TASK BRIEF: From the line holding "pink tree [231,387,287,456]" to the final line below, restate each line word for word and add nothing.

[Colored object listings]
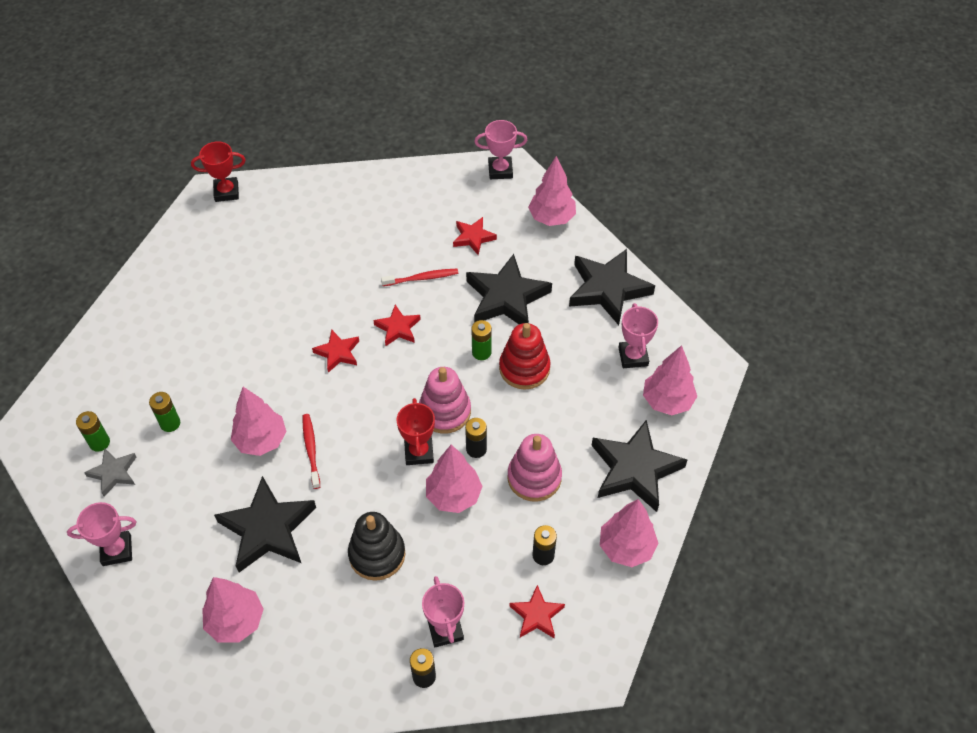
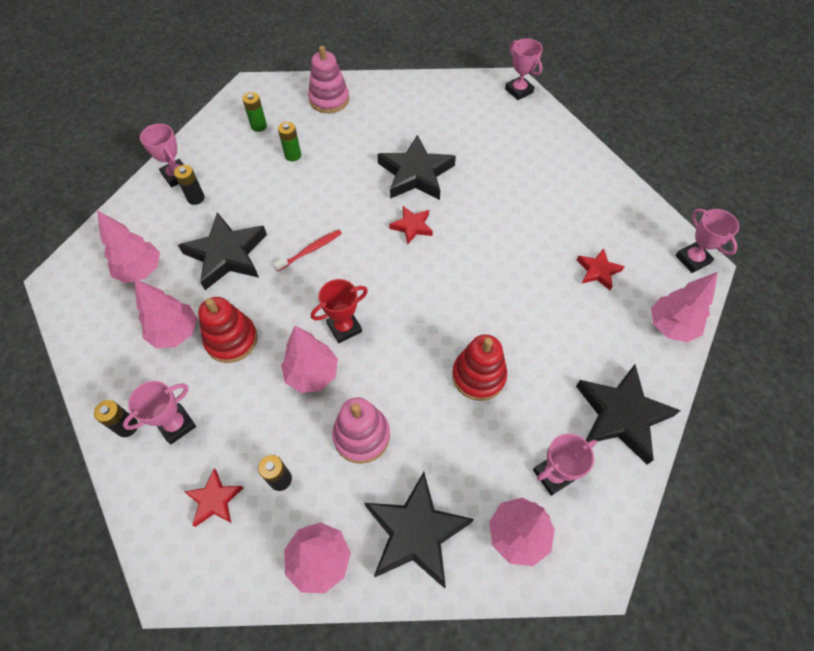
camera: 65 degrees right, 5 degrees up
grey star [84,448,136,497] -> none
red trophy [191,141,246,202] -> pink trophy [505,38,543,100]
pink tree [231,387,287,456] -> pink tree moved to [135,279,197,348]
black stacking toy [348,512,405,581] -> red stacking toy [198,297,258,363]
red star [373,305,421,346] -> none
red toothbrush [381,269,458,286] -> none
pink stacking toy [419,367,471,434] -> pink stacking toy moved to [308,46,349,113]
black battery [465,418,487,458] -> black battery moved to [174,165,205,205]
black star [466,254,552,324] -> black star moved to [377,135,456,200]
green battery [471,320,492,360] -> none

WRITTEN SOLUTION:
pink tree [231,387,287,456] -> pink tree moved to [135,279,197,348]
black stacking toy [348,512,405,581] -> red stacking toy [198,297,258,363]
red star [373,305,421,346] -> none
red toothbrush [381,269,458,286] -> none
pink stacking toy [419,367,471,434] -> pink stacking toy moved to [308,46,349,113]
black battery [465,418,487,458] -> black battery moved to [174,165,205,205]
black star [466,254,552,324] -> black star moved to [377,135,456,200]
green battery [471,320,492,360] -> none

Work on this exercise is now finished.